▶ EXERCISE AIM
From the records below, set down exactly the lines starting with the line that contains "none -> grey plate A5:B6 level 1" and going on through the line that contains "none -> grey plate K5:M5 level 2". Nothing else is wanted.

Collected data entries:
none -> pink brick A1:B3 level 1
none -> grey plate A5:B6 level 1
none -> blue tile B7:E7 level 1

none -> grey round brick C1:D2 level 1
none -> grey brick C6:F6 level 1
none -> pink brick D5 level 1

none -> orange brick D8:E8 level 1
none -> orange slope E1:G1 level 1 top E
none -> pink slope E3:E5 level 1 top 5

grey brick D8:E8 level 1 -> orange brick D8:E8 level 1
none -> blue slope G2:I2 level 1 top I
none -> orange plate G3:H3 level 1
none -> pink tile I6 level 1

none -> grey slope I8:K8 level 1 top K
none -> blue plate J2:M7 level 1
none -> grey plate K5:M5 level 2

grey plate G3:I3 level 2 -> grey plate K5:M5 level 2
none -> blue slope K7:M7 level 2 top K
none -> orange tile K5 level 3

---

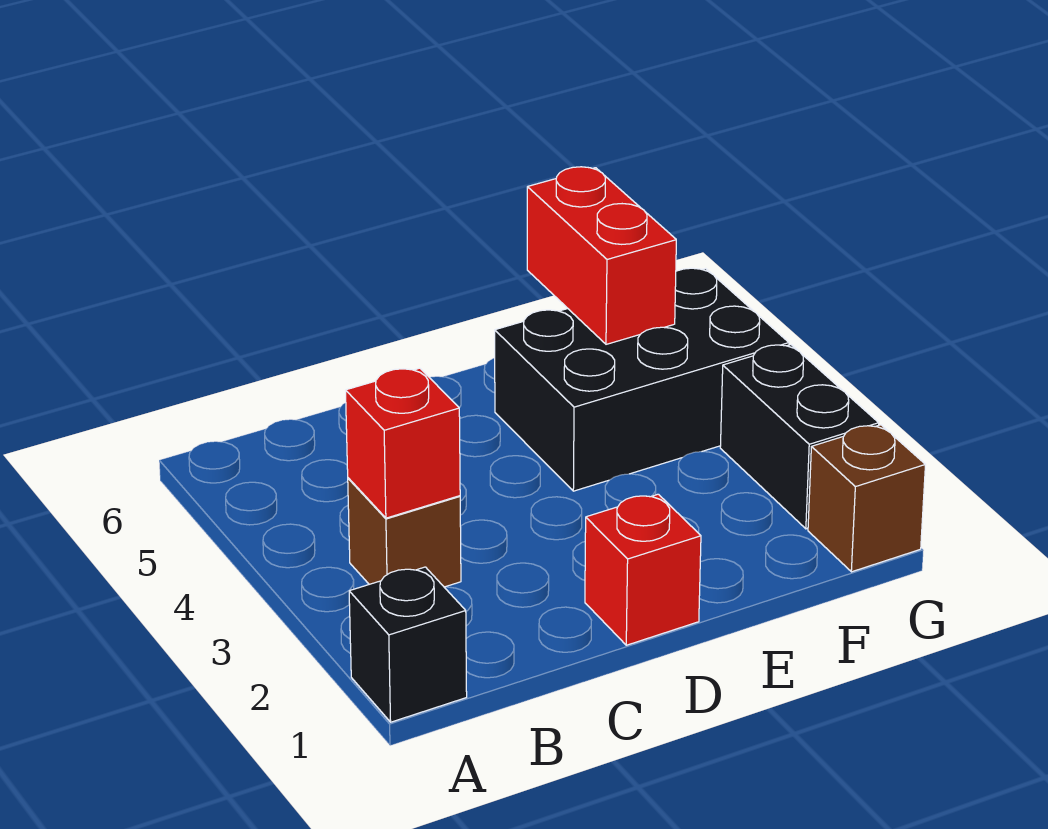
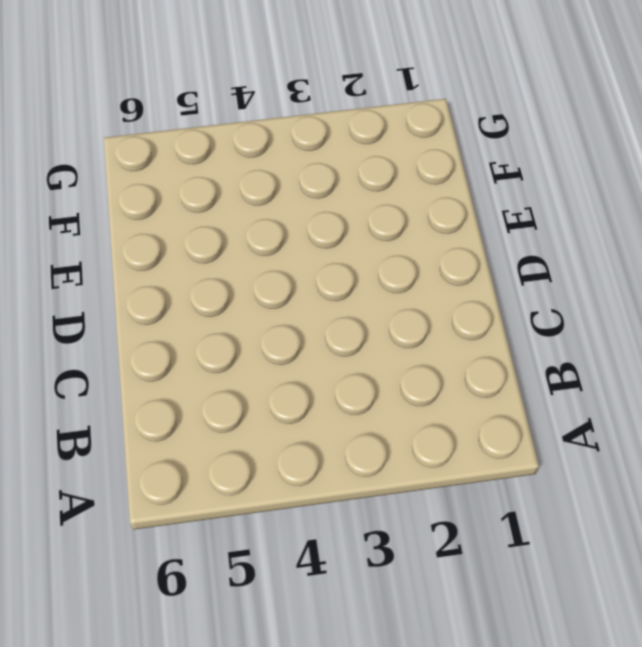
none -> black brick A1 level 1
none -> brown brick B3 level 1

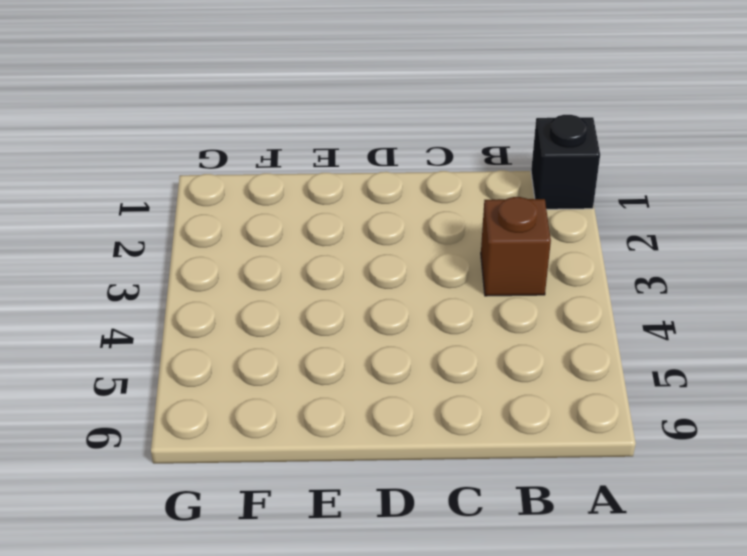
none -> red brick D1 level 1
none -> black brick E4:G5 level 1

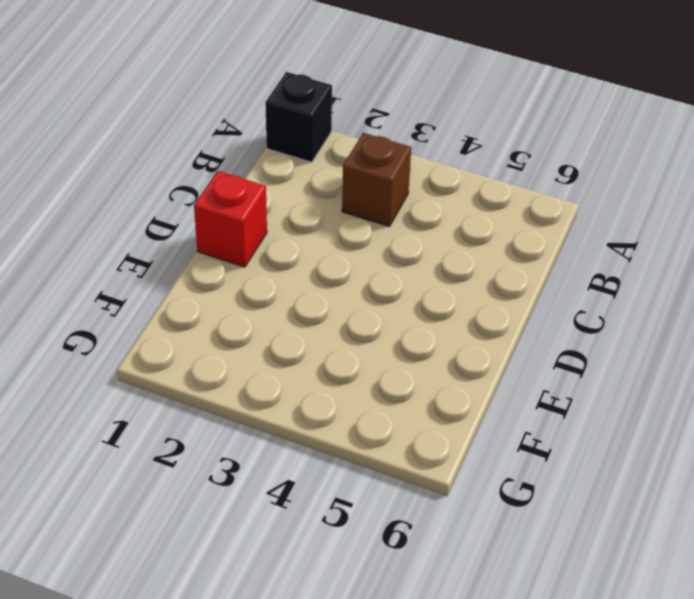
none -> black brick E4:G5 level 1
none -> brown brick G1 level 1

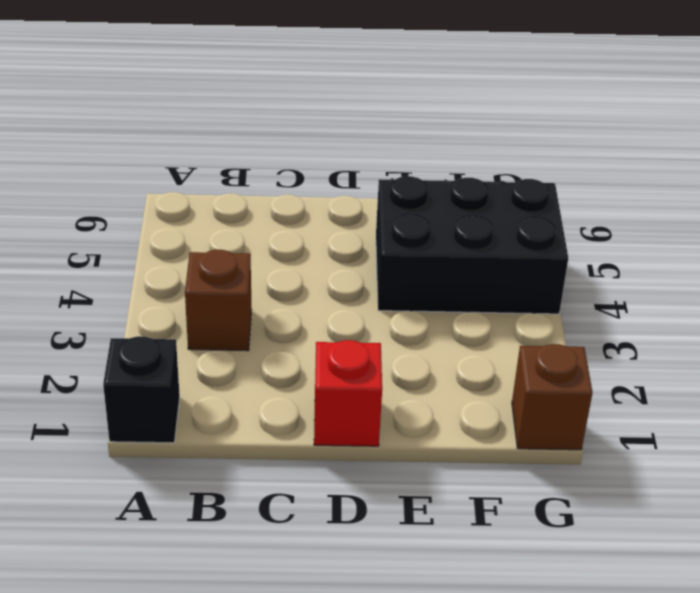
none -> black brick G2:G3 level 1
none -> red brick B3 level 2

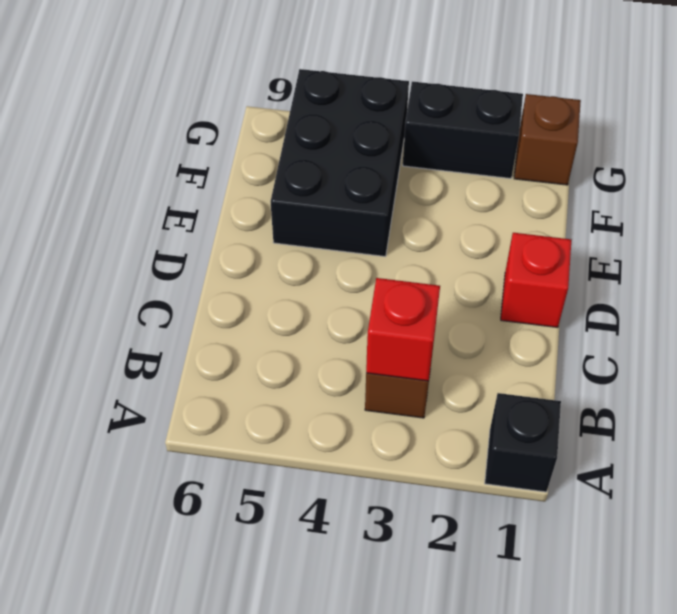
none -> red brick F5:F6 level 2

▶ SOLUTION TO THE EXERCISE
none -> grey plate A5:B6 level 1
none -> blue tile B7:E7 level 1

none -> grey round brick C1:D2 level 1
none -> grey brick C6:F6 level 1
none -> pink brick D5 level 1

none -> orange brick D8:E8 level 1
none -> orange slope E1:G1 level 1 top E
none -> pink slope E3:E5 level 1 top 5

grey brick D8:E8 level 1 -> orange brick D8:E8 level 1
none -> blue slope G2:I2 level 1 top I
none -> orange plate G3:H3 level 1
none -> pink tile I6 level 1

none -> grey slope I8:K8 level 1 top K
none -> blue plate J2:M7 level 1
none -> grey plate K5:M5 level 2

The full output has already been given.